→ What you will do:
Nothing outside the range is wanted. Repeat exactly the lines below from the one with "(785, 306) = (810, 206): yellow" through the one with "camera: 35 degrees left, 10 degrees down".

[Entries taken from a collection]
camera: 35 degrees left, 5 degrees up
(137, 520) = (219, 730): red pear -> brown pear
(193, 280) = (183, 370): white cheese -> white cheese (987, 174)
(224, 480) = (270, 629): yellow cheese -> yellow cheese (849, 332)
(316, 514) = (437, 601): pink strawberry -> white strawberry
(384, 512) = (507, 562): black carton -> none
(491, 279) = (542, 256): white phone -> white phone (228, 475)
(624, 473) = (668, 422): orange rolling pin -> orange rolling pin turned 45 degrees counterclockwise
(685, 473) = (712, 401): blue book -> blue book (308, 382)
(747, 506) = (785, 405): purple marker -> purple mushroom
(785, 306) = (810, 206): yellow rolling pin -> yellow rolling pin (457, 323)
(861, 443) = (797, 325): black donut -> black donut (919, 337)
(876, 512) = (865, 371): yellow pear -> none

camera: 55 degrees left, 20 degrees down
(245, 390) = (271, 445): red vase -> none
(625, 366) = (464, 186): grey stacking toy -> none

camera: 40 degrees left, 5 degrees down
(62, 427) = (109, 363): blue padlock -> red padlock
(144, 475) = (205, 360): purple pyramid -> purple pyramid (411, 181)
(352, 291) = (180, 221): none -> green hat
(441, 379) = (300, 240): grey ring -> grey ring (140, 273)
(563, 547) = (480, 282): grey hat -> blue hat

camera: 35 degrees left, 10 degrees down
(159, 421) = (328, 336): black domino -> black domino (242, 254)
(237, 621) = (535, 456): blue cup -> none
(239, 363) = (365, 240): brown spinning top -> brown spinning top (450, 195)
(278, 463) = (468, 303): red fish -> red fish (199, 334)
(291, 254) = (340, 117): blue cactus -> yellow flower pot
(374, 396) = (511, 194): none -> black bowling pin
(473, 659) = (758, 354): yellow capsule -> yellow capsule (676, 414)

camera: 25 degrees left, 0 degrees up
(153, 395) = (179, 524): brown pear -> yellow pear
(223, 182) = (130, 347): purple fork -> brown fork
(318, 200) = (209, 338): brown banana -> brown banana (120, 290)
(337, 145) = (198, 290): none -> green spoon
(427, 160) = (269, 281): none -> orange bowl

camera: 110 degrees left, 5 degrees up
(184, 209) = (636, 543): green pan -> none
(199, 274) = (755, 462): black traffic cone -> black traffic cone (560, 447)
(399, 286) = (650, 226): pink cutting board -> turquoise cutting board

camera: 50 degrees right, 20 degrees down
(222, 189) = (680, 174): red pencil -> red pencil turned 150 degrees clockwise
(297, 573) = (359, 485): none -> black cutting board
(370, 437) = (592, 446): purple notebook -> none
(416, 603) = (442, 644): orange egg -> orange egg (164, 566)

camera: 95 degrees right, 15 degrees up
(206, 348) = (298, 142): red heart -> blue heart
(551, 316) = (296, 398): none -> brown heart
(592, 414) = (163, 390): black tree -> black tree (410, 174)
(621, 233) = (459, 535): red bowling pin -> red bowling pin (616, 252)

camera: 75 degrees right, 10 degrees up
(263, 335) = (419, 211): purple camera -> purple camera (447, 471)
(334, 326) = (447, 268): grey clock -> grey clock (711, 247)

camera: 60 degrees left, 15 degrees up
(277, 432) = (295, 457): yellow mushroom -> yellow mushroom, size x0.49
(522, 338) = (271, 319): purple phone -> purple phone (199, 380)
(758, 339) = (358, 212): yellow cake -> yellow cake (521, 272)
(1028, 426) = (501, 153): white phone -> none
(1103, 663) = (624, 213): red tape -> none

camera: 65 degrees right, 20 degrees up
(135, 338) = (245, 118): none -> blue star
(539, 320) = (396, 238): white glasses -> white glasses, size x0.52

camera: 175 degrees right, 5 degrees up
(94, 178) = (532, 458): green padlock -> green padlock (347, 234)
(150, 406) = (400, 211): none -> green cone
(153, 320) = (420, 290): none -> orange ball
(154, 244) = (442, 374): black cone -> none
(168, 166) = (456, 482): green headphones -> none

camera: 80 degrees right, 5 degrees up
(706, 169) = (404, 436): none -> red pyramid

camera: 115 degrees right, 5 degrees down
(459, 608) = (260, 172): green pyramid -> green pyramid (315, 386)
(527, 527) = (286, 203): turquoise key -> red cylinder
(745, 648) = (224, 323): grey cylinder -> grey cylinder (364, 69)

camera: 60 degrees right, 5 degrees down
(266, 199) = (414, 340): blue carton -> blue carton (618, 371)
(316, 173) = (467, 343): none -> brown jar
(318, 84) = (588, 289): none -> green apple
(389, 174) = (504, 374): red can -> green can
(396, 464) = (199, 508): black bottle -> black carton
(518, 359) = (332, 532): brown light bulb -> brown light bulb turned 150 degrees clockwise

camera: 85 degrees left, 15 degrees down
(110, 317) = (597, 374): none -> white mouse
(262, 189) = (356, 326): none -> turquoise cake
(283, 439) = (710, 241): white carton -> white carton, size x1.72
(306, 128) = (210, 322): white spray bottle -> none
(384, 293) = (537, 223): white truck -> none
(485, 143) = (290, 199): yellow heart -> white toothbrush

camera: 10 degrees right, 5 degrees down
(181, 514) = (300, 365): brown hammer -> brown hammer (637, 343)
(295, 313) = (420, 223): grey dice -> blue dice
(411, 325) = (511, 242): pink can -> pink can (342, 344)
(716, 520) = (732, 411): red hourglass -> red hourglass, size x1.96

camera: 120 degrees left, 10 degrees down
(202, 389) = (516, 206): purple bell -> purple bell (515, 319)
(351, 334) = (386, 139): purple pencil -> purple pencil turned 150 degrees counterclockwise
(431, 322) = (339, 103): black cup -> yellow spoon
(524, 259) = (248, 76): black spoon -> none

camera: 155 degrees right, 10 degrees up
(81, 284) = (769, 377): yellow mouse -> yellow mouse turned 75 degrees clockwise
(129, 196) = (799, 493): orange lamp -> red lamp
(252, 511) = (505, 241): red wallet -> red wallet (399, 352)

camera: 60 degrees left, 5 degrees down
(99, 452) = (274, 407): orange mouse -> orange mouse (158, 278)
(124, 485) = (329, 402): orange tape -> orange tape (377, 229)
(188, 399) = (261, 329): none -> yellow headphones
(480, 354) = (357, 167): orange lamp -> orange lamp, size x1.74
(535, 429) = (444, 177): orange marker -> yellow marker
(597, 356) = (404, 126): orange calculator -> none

→ Task answer:
(785, 306) = (810, 206): yellow rolling pin -> yellow rolling pin (457, 323)
(861, 443) = (797, 325): black donut -> black donut (919, 337)
(876, 512) = (865, 371): yellow pear -> none

camera: 55 degrees left, 20 degrees down
(245, 390) = (271, 445): red vase -> none
(625, 366) = (464, 186): grey stacking toy -> none

camera: 40 degrees left, 5 degrees down
(62, 427) = (109, 363): blue padlock -> red padlock
(144, 475) = (205, 360): purple pyramid -> purple pyramid (411, 181)
(352, 291) = (180, 221): none -> green hat
(441, 379) = (300, 240): grey ring -> grey ring (140, 273)
(563, 547) = (480, 282): grey hat -> blue hat

camera: 35 degrees left, 10 degrees down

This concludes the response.